**Exercise goal**: A word-for-word copy of the entries, with images excluded, is the expected answer.

[Records from a data source]
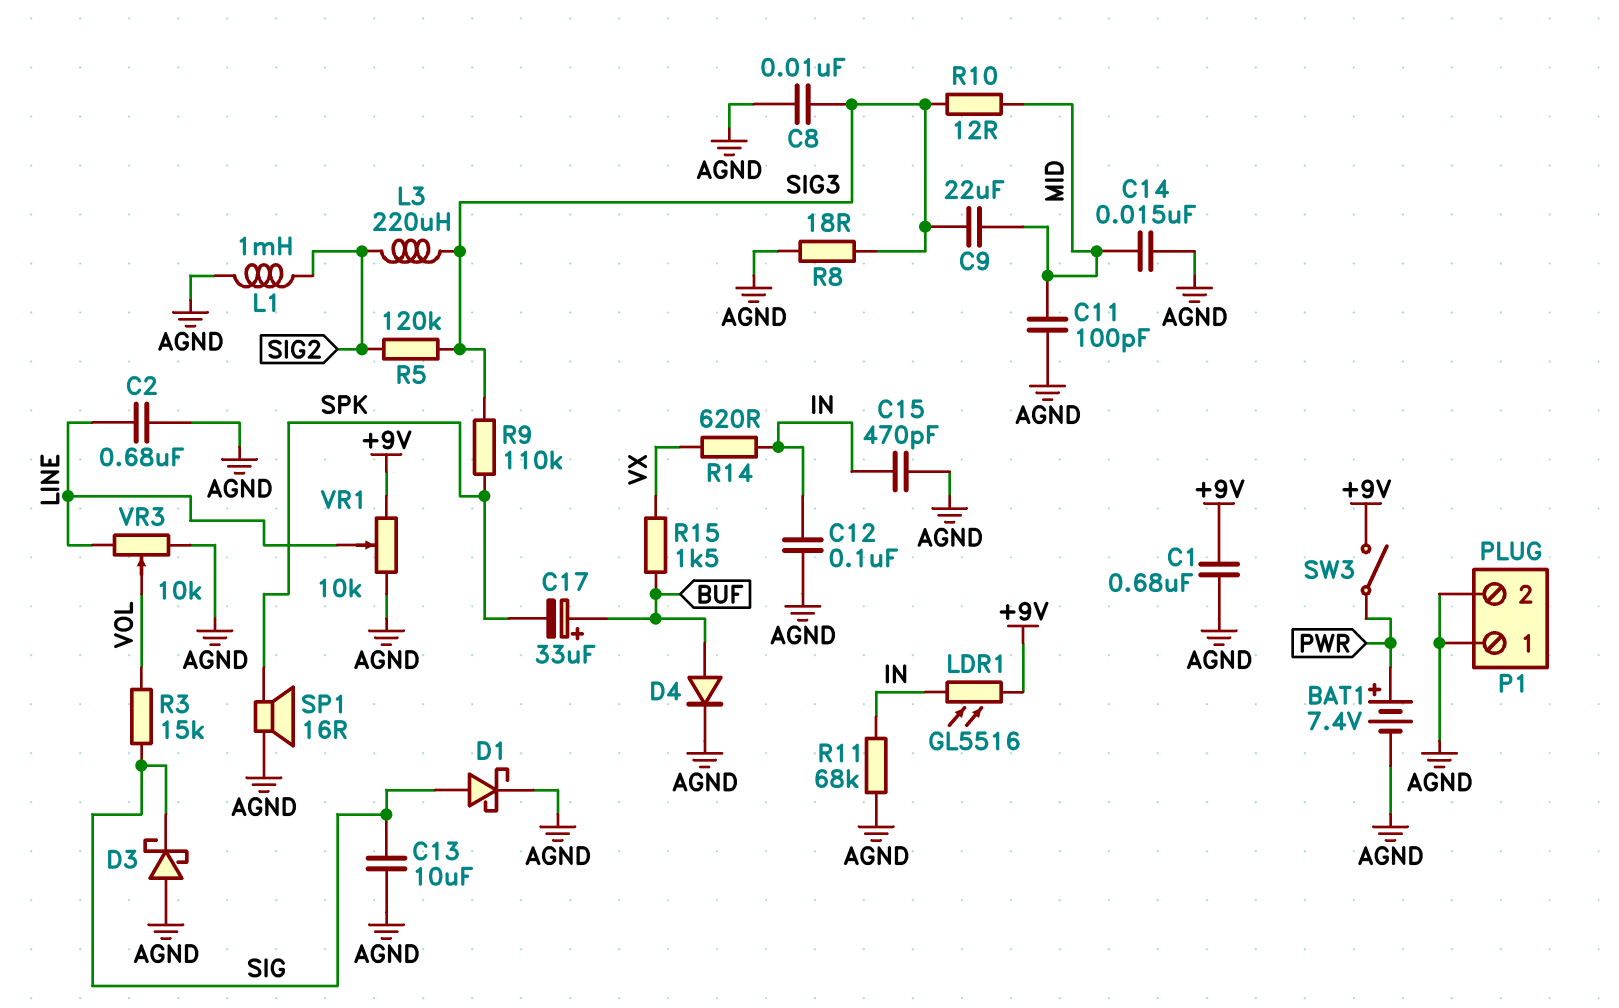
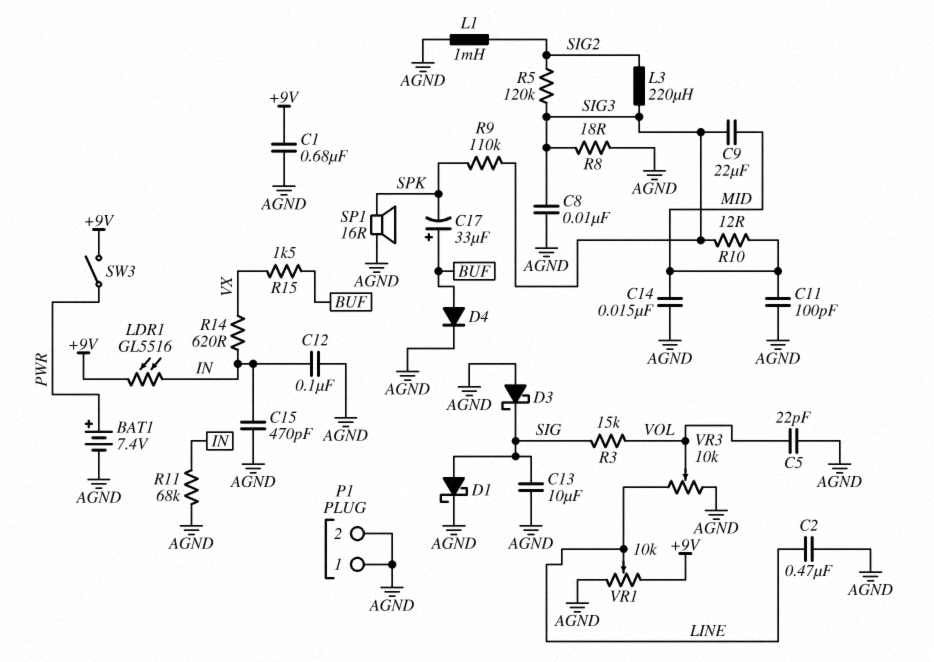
C2: 680nF (AGND, LINE) -> 470nF (AGND, LINE)
C5: none -> 22pF (AGND, VOL)

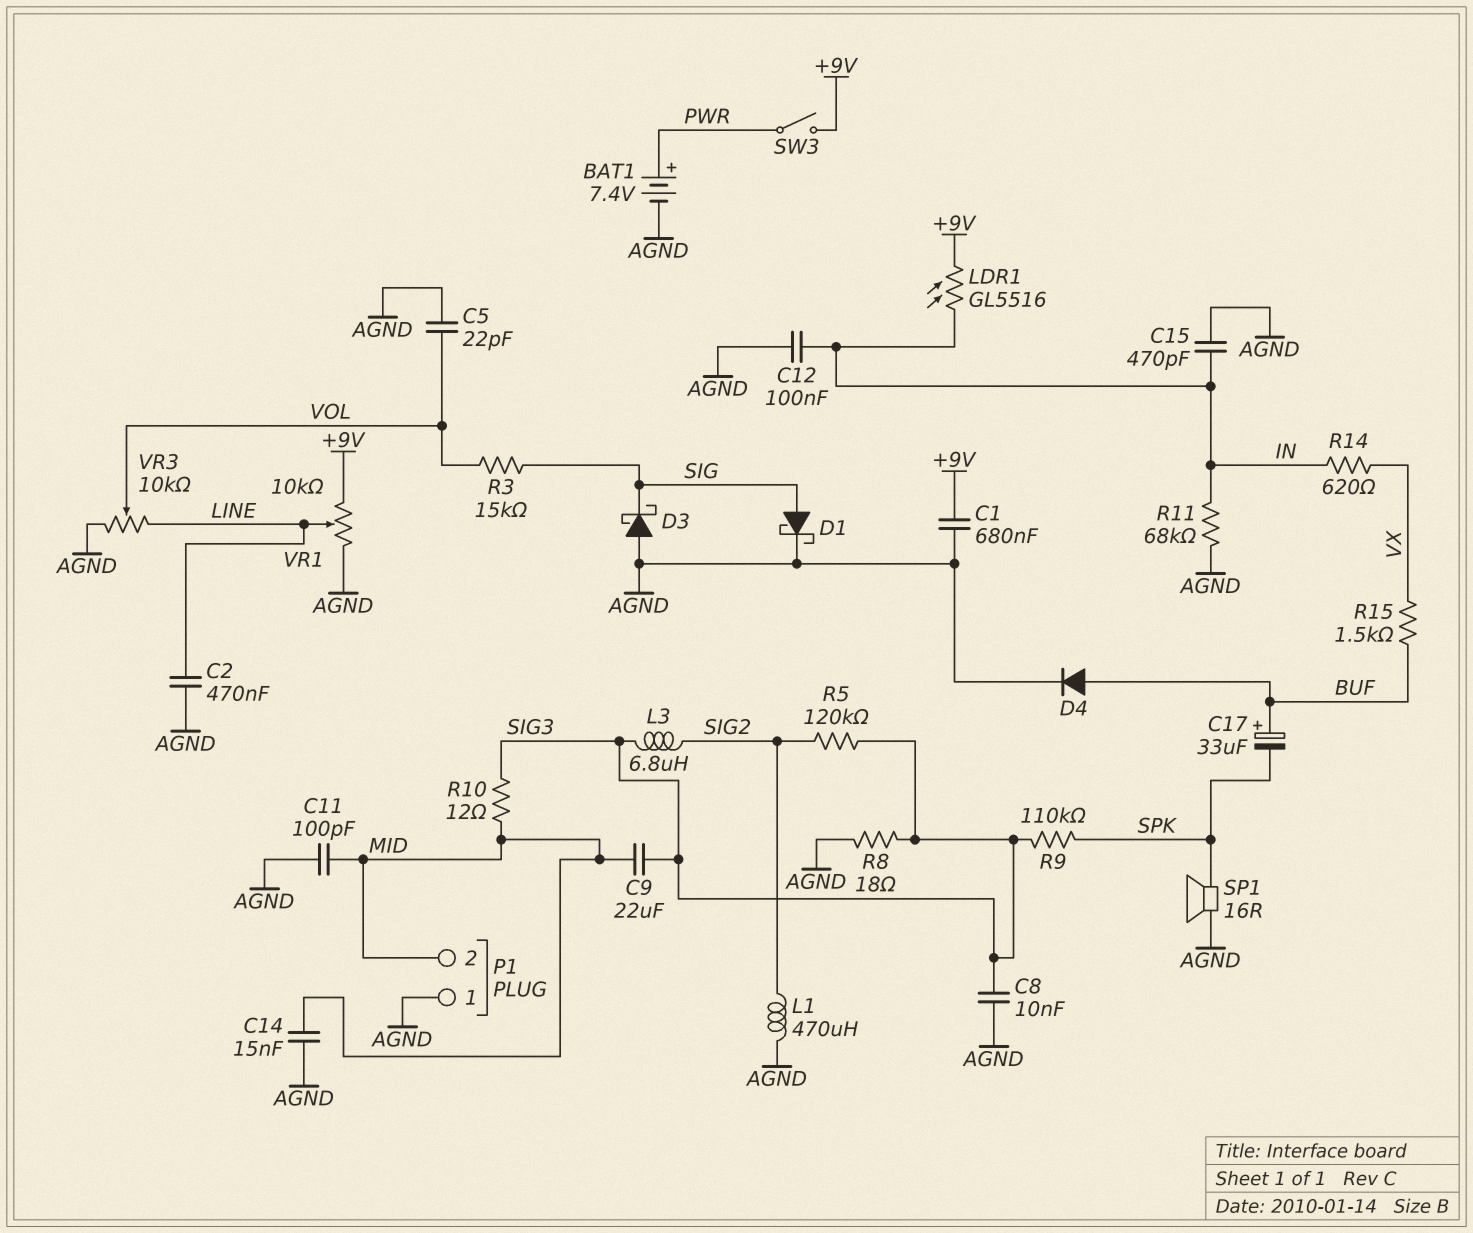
C13: 10uF (AGND, SIG) -> none
L1: 1mH (AGND, SIG2) -> 470uH (AGND, SIG2)
L3: 220uH (SIG2, SIG3) -> 6.8uH (SIG2, SIG3)
P1 pin 2: AGND -> MID

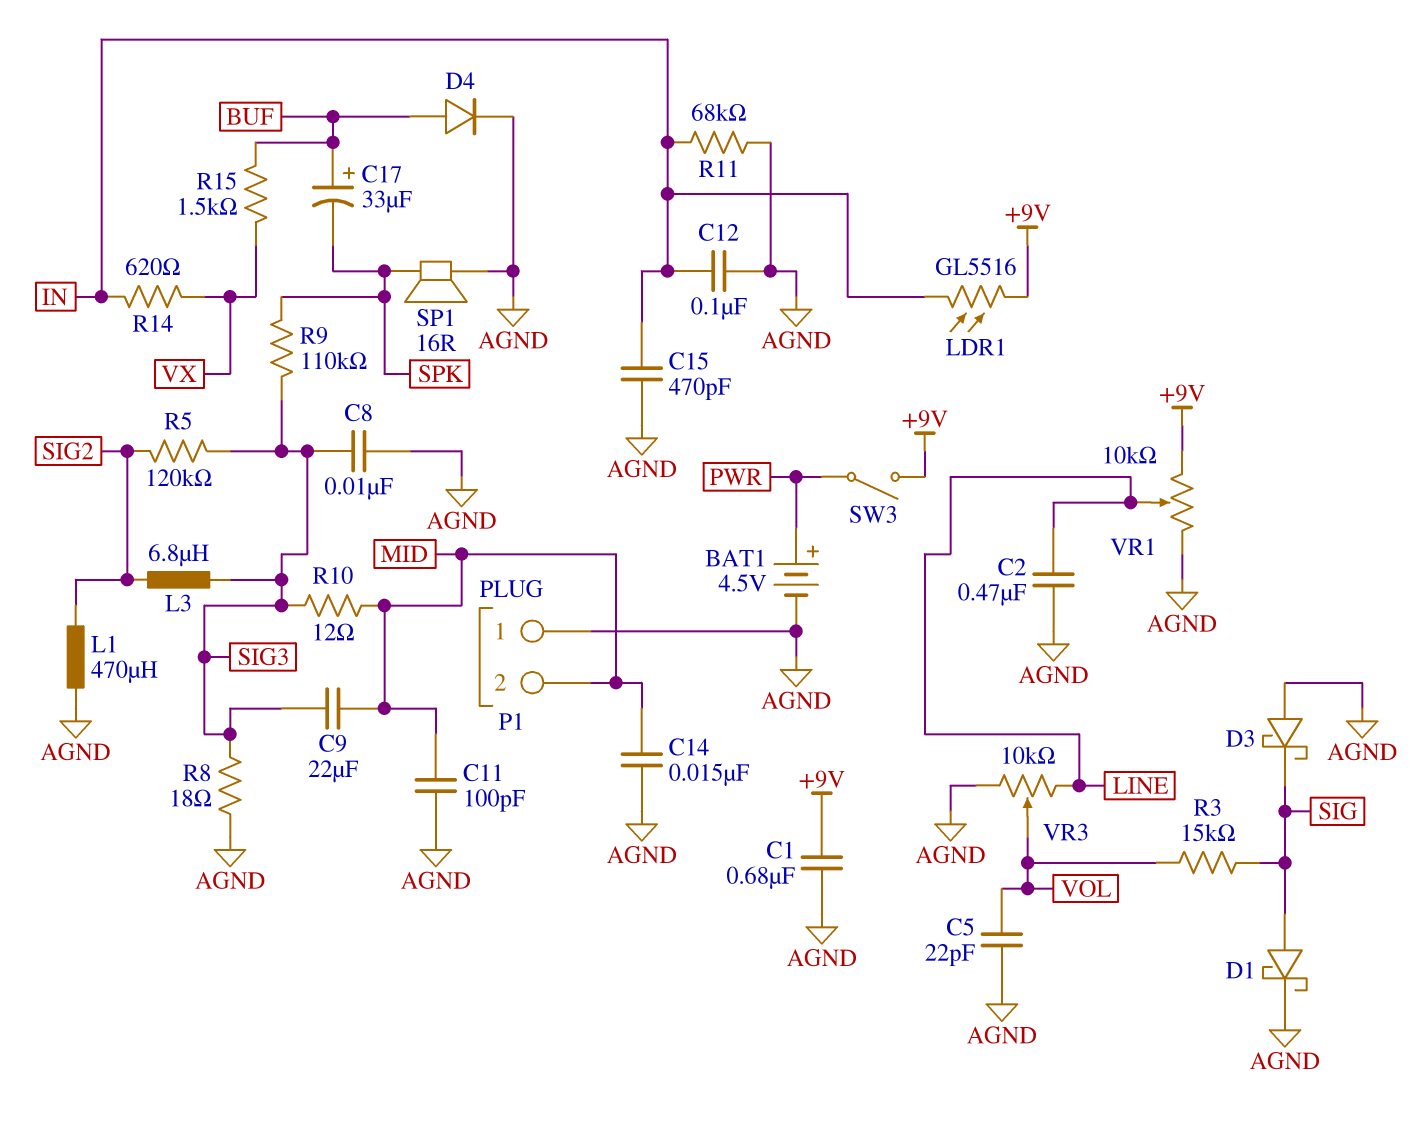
BAT1: 7.4V (plus PWR, minus AGND) -> 4.5V (plus PWR, minus AGND)

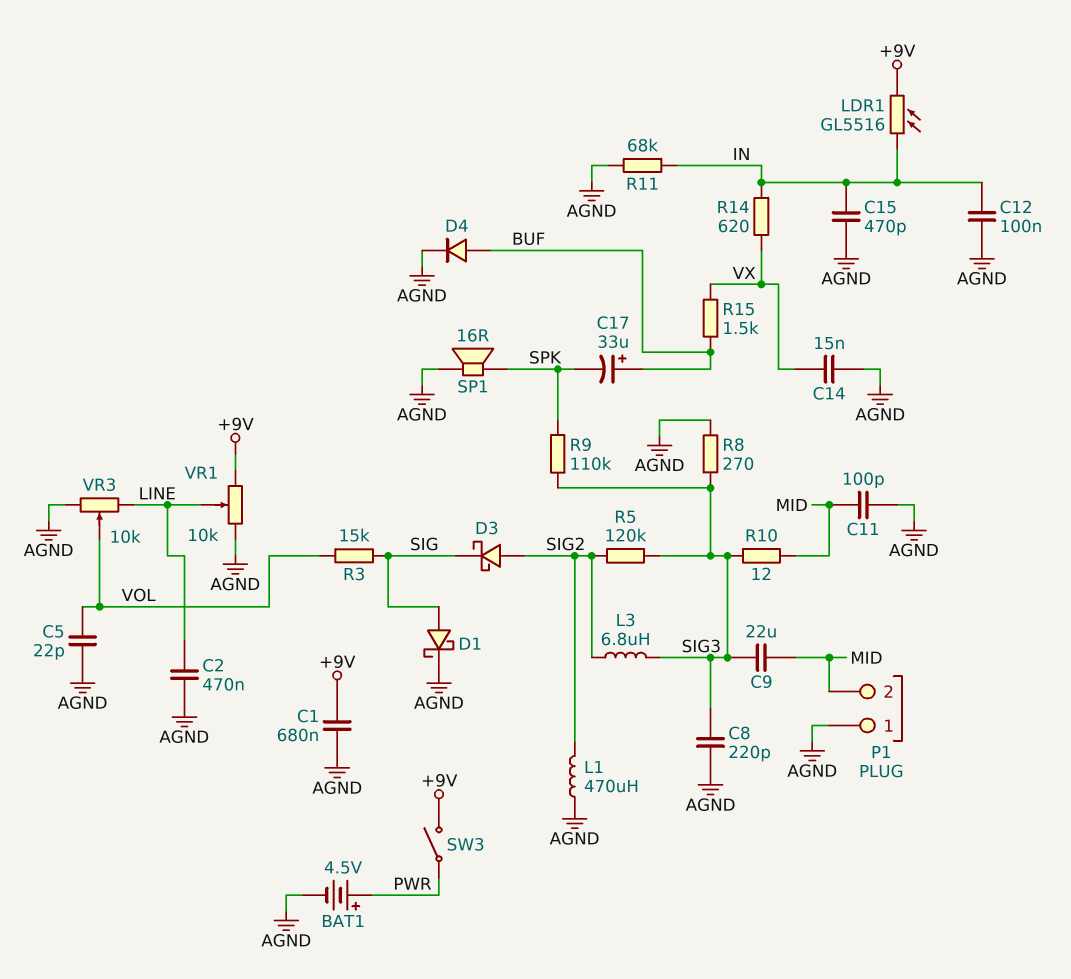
C8: 10nF (AGND, SIG3) -> 220pF (AGND, SIG3)
C14: 15nF (AGND, MID) -> 15nF (AGND, VX)
D3: schottky (A AGND, K SIG) -> schottky (A SIG2, K SIG)
R8: 18 (AGND, SIG3) -> 270 (AGND, SIG3)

**Exercise solution**:
C2: 680nF (AGND, LINE) -> 470nF (AGND, LINE)
C5: none -> 22pF (AGND, VOL)

C13: 10uF (AGND, SIG) -> none
L1: 1mH (AGND, SIG2) -> 470uH (AGND, SIG2)
L3: 220uH (SIG2, SIG3) -> 6.8uH (SIG2, SIG3)
P1 pin 2: AGND -> MID

BAT1: 7.4V (plus PWR, minus AGND) -> 4.5V (plus PWR, minus AGND)

C8: 10nF (AGND, SIG3) -> 220pF (AGND, SIG3)
C14: 15nF (AGND, MID) -> 15nF (AGND, VX)
D3: schottky (A AGND, K SIG) -> schottky (A SIG2, K SIG)
R8: 18 (AGND, SIG3) -> 270 (AGND, SIG3)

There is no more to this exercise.